What this task involves. Your response should contain each line of the data that includes "GATE".
(Records shown begins)
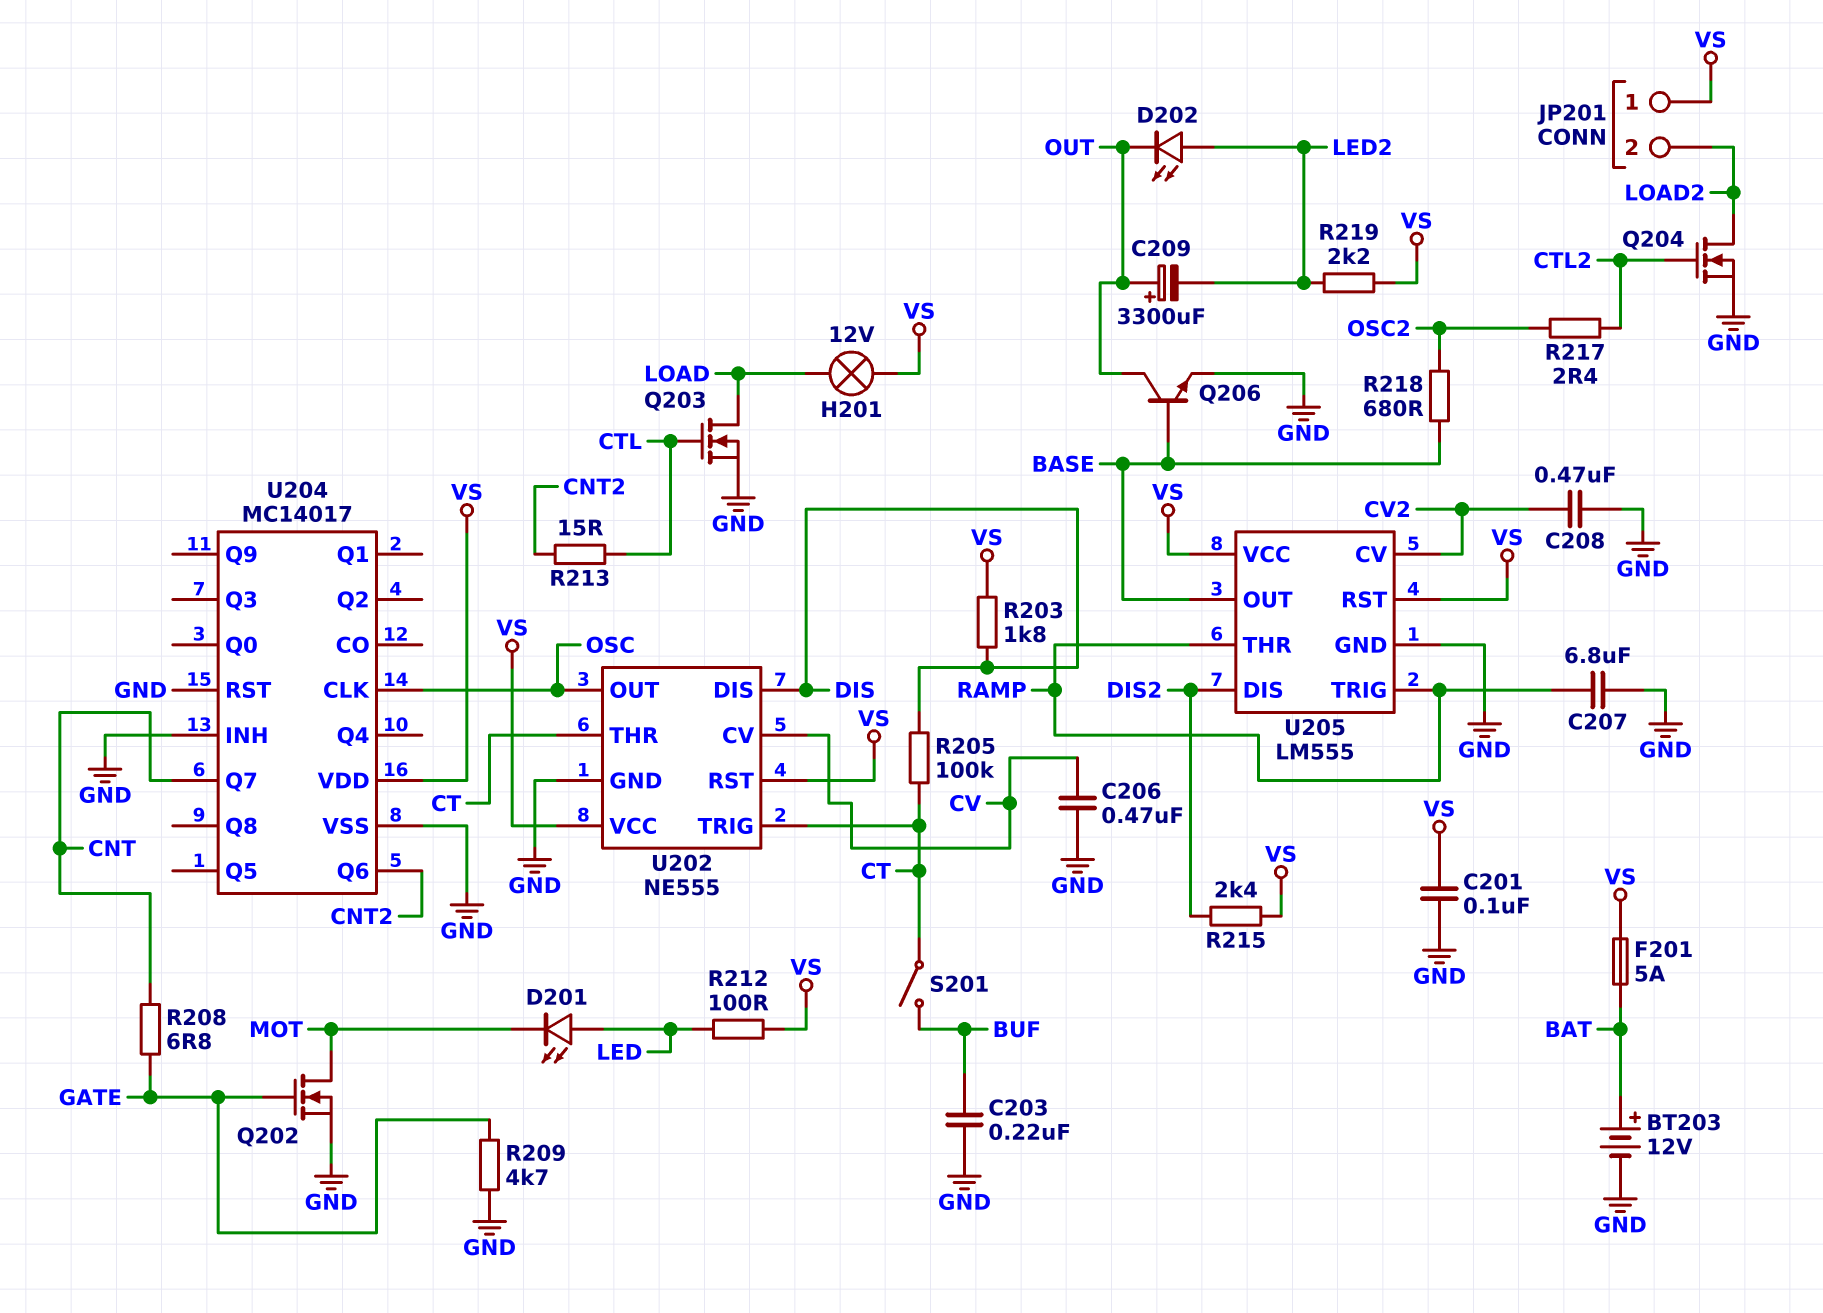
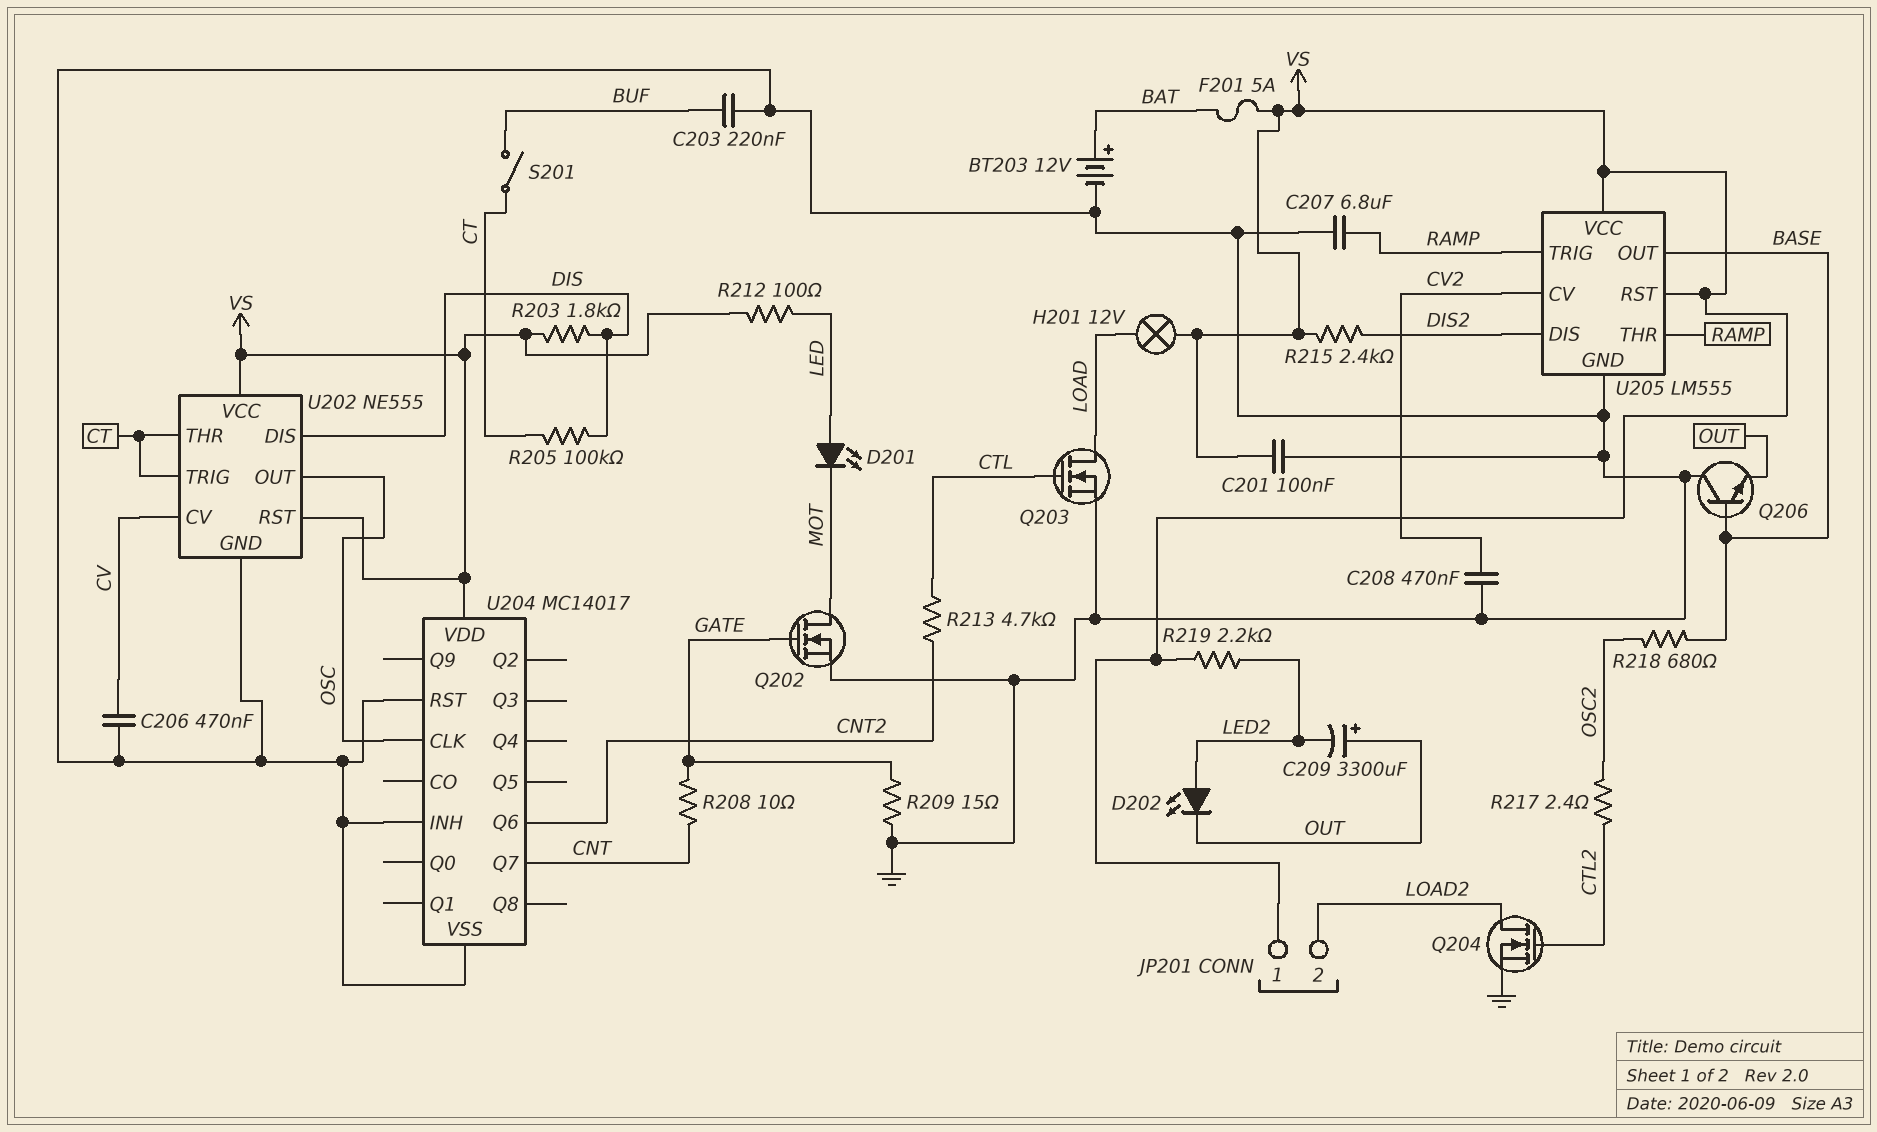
Q206: NPN (B BASE, C OUT, E GND) -> NPN (B BASE, C GND, E OUT)
R208: 6.8 (CNT, GATE) -> 10 (CNT, GATE)
R209: 4.7k (GATE, GND) -> 15 (GATE, GND)
R213: 15 (CNT2, CTL) -> 4.7k (CNT2, CTL)

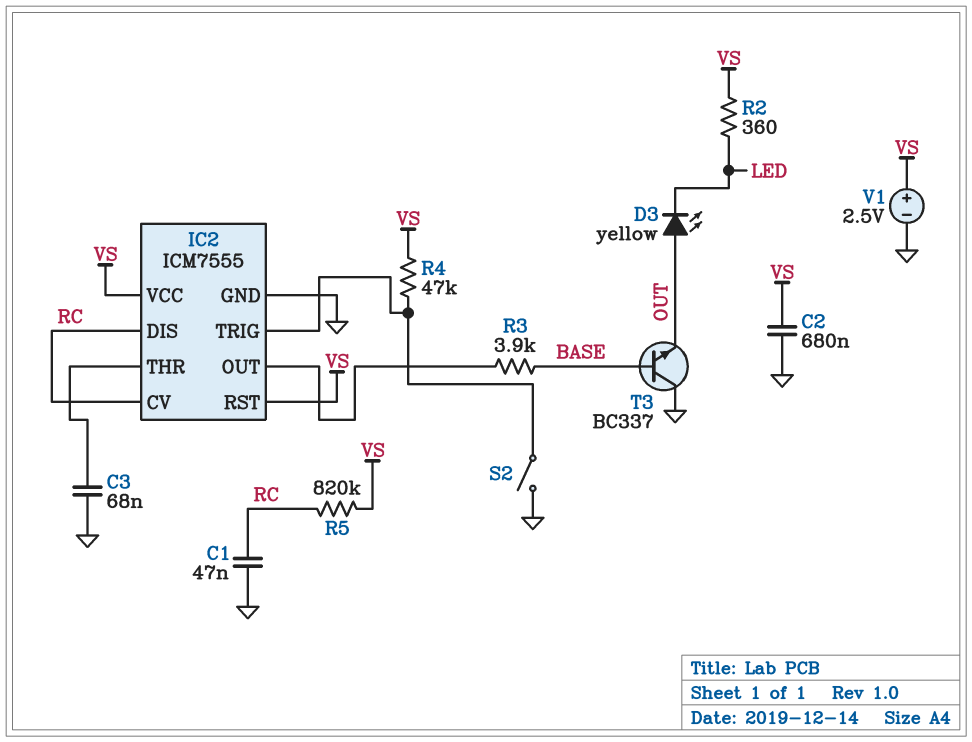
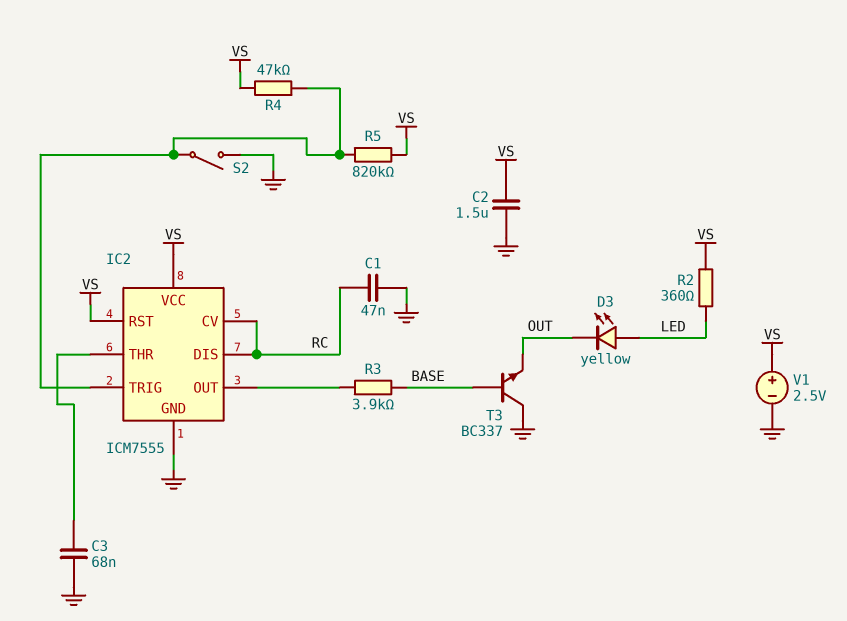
C2: 680nF (GND, VS) -> 1.5uF (GND, VS)
D3: LED yellow (A OUT, K LED) -> LED yellow (A LED, K OUT)
R5: 820k (RC, VS) -> 820k (IC2/TRIG, VS)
(Records shown ends)
Reply to the exercise.
R208: 6.8 (CNT, GATE) -> 10 (CNT, GATE)
R209: 4.7k (GATE, GND) -> 15 (GATE, GND)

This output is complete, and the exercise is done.